§ WORK ITEM: Your task is to copy the lines of the data below from the line holding "yellow carrot: none" through the line holding "blue toothbrush: [85,148,180,212]", inclusive, exactly and with nothing added.

START EXCERPTED RECORDS

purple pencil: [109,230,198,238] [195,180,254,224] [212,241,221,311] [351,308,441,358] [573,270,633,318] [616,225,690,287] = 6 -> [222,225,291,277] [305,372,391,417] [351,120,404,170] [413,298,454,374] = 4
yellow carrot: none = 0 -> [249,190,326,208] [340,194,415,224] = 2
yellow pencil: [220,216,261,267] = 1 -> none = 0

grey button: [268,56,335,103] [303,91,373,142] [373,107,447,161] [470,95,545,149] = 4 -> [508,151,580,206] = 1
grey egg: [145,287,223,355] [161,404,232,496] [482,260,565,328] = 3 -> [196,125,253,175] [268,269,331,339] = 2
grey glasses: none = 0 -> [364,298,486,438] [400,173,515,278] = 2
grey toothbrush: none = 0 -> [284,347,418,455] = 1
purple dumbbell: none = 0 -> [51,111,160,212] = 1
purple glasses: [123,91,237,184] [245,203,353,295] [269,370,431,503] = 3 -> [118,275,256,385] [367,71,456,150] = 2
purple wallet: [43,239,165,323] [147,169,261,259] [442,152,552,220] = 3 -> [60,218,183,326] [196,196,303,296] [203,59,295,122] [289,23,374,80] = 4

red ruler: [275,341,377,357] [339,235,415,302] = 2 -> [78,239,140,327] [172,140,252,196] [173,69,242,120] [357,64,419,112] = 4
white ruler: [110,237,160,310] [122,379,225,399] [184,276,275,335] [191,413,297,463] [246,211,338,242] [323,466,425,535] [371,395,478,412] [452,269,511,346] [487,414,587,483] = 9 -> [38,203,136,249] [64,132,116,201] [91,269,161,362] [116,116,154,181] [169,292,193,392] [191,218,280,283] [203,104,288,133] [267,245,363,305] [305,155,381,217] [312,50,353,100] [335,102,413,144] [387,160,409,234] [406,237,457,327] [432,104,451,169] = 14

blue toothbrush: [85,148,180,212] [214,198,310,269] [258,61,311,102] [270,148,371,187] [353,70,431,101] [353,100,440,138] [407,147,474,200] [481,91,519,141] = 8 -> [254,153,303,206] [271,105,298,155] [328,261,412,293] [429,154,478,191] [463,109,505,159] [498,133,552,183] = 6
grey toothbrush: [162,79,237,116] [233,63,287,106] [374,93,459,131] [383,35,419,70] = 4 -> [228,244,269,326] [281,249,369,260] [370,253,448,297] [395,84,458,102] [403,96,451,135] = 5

END EXCERPTED RECORDS

§ TASK RESPONSE:
yellow carrot: none = 0 -> [249,190,326,208] [340,194,415,224] = 2
yellow pencil: [220,216,261,267] = 1 -> none = 0

grey button: [268,56,335,103] [303,91,373,142] [373,107,447,161] [470,95,545,149] = 4 -> [508,151,580,206] = 1
grey egg: [145,287,223,355] [161,404,232,496] [482,260,565,328] = 3 -> [196,125,253,175] [268,269,331,339] = 2
grey glasses: none = 0 -> [364,298,486,438] [400,173,515,278] = 2
grey toothbrush: none = 0 -> [284,347,418,455] = 1
purple dumbbell: none = 0 -> [51,111,160,212] = 1
purple glasses: [123,91,237,184] [245,203,353,295] [269,370,431,503] = 3 -> [118,275,256,385] [367,71,456,150] = 2
purple wallet: [43,239,165,323] [147,169,261,259] [442,152,552,220] = 3 -> [60,218,183,326] [196,196,303,296] [203,59,295,122] [289,23,374,80] = 4

red ruler: [275,341,377,357] [339,235,415,302] = 2 -> [78,239,140,327] [172,140,252,196] [173,69,242,120] [357,64,419,112] = 4
white ruler: [110,237,160,310] [122,379,225,399] [184,276,275,335] [191,413,297,463] [246,211,338,242] [323,466,425,535] [371,395,478,412] [452,269,511,346] [487,414,587,483] = 9 -> [38,203,136,249] [64,132,116,201] [91,269,161,362] [116,116,154,181] [169,292,193,392] [191,218,280,283] [203,104,288,133] [267,245,363,305] [305,155,381,217] [312,50,353,100] [335,102,413,144] [387,160,409,234] [406,237,457,327] [432,104,451,169] = 14

blue toothbrush: [85,148,180,212] [214,198,310,269] [258,61,311,102] [270,148,371,187] [353,70,431,101] [353,100,440,138] [407,147,474,200] [481,91,519,141] = 8 -> [254,153,303,206] [271,105,298,155] [328,261,412,293] [429,154,478,191] [463,109,505,159] [498,133,552,183] = 6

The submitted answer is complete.